- Given data -
==============================

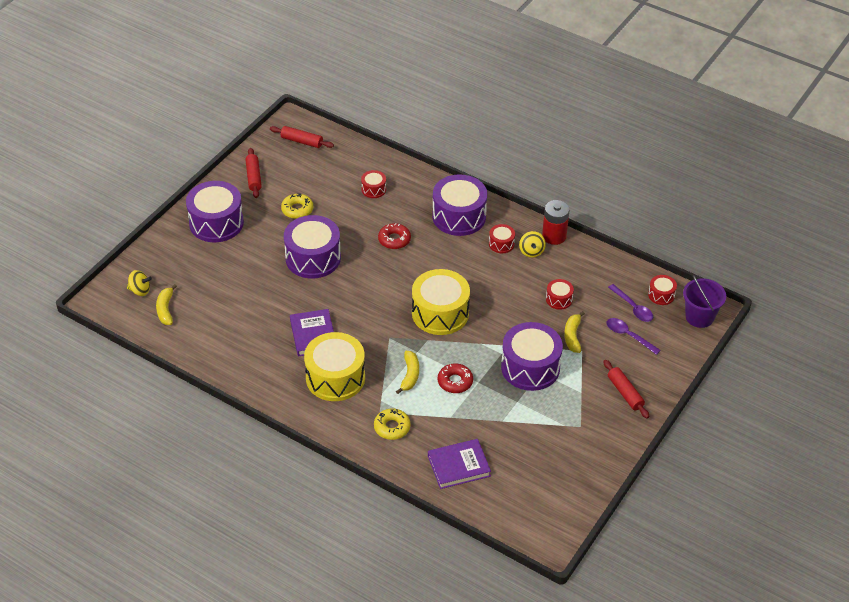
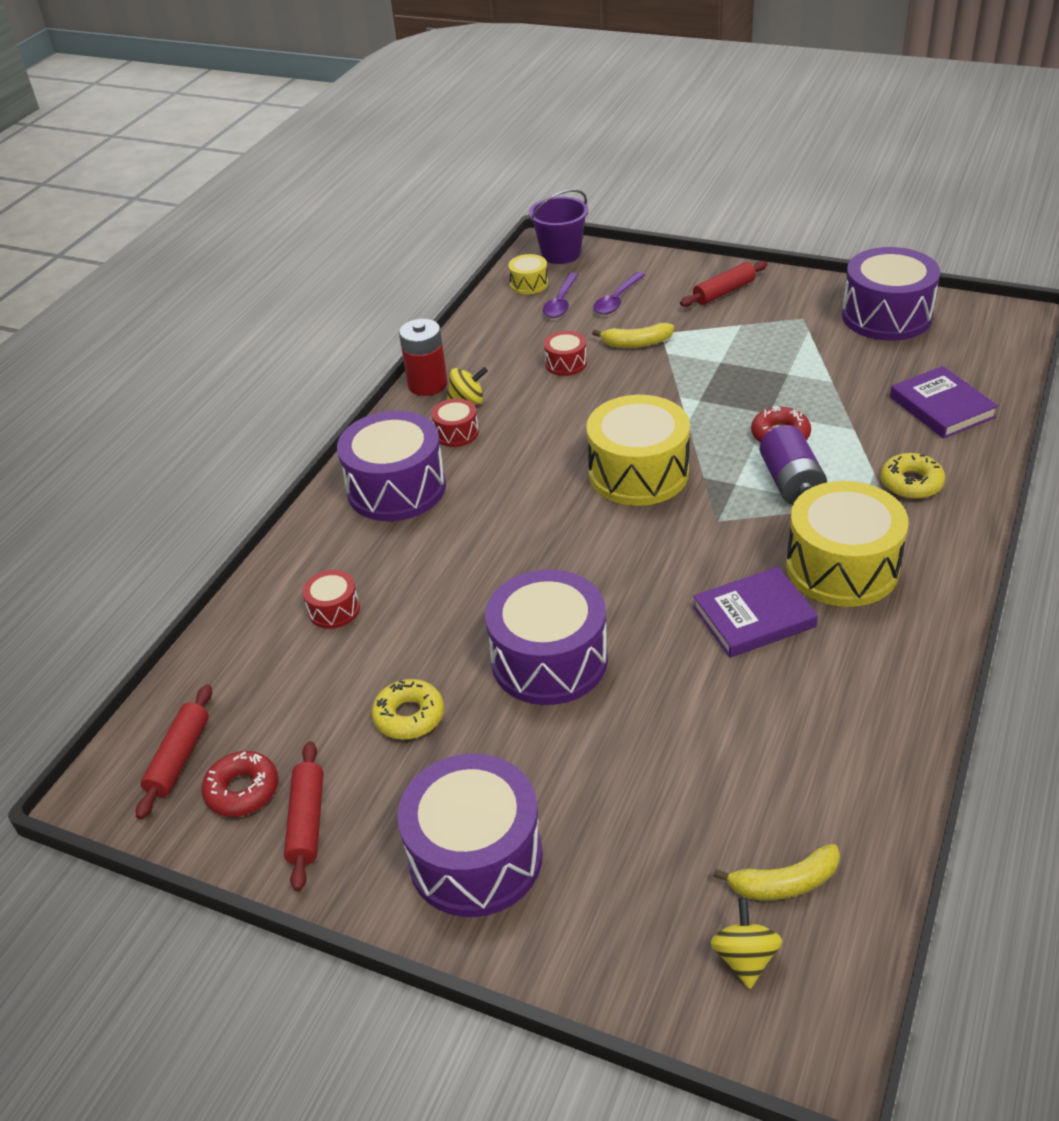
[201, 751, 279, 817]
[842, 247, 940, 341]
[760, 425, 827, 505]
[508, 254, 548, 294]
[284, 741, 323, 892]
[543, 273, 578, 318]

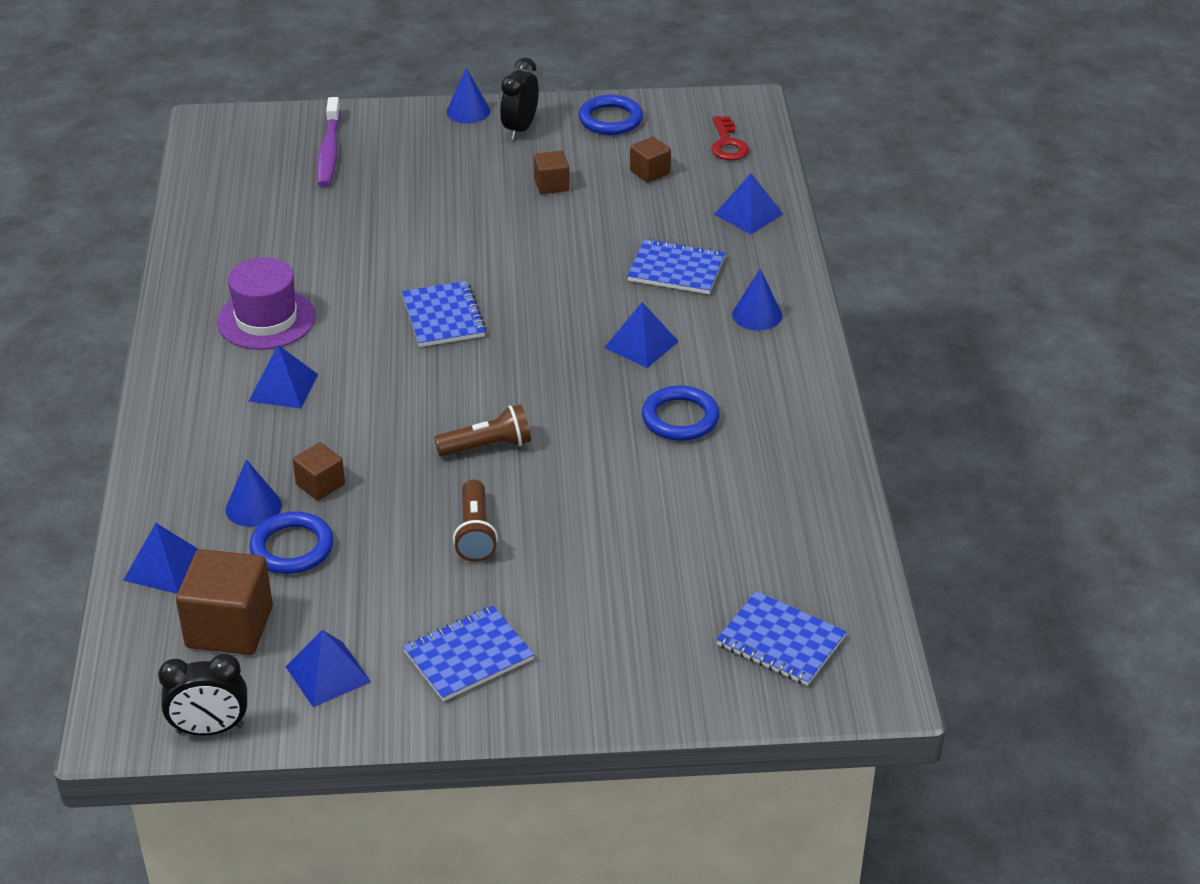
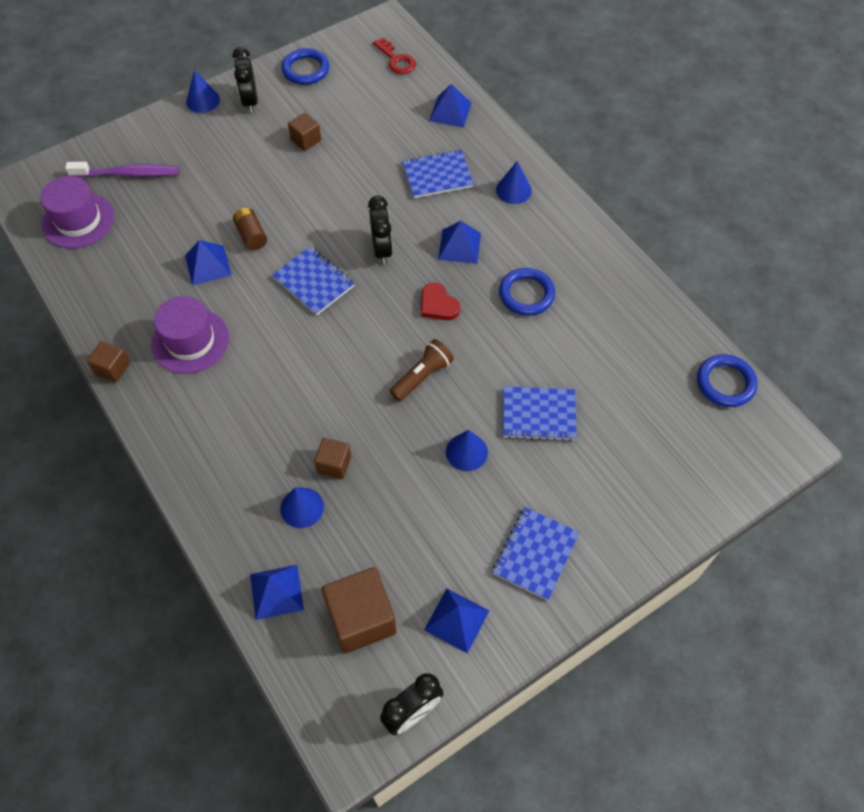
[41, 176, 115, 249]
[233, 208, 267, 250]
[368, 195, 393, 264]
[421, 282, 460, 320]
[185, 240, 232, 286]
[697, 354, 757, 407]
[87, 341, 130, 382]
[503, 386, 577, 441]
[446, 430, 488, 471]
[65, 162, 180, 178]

==============================

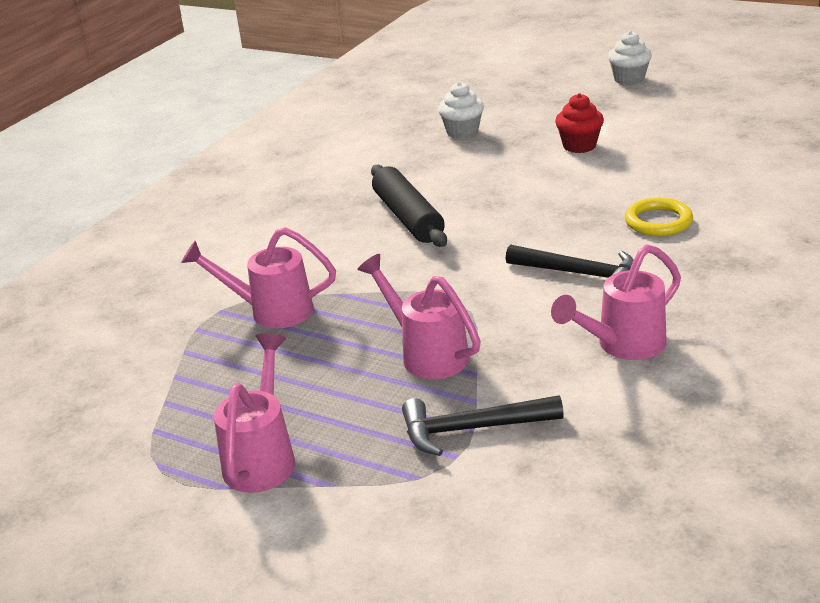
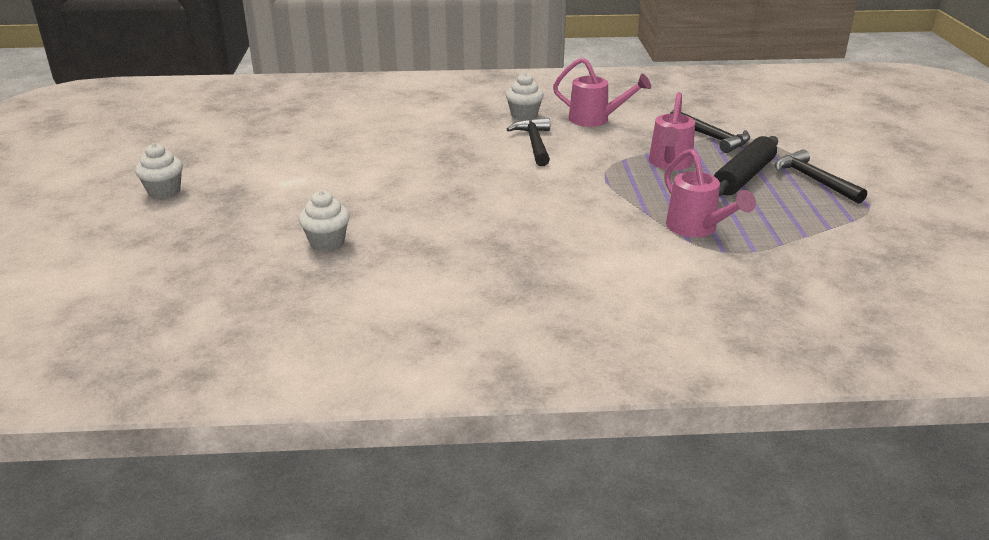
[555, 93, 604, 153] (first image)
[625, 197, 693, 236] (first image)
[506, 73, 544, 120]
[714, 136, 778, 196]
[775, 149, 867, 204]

==============================

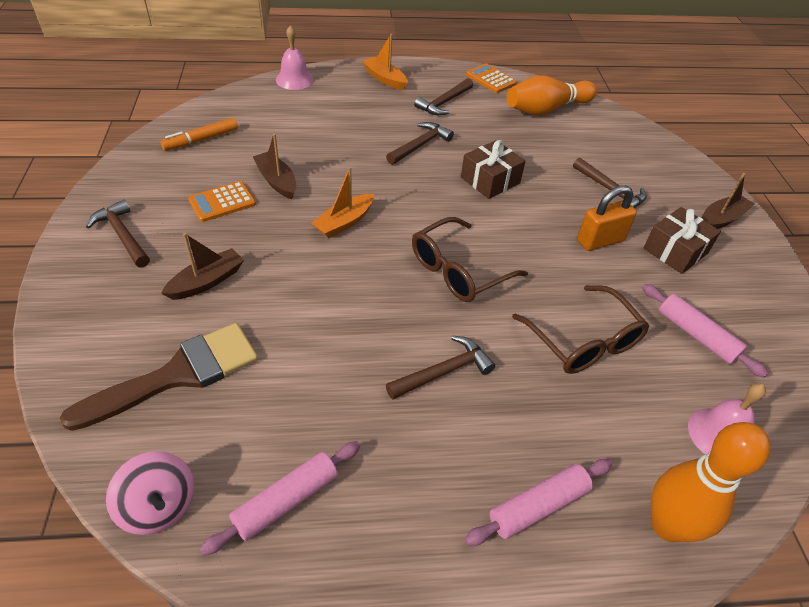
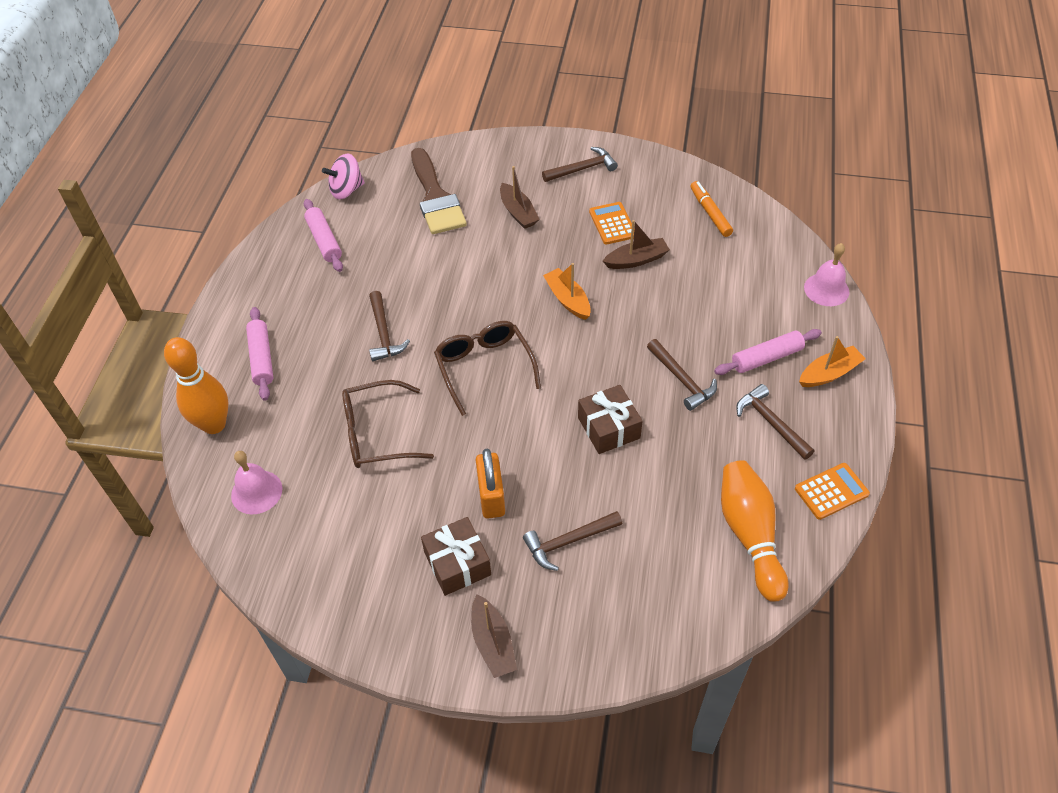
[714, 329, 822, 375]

==============================

- What to work on -
In the listing above, find the line with "[201, 751, 279, 817]" and the line with "[284, 741, 323, 892]", then print exactly those lines and every line between them.

- Result for this task -
[201, 751, 279, 817]
[842, 247, 940, 341]
[760, 425, 827, 505]
[508, 254, 548, 294]
[284, 741, 323, 892]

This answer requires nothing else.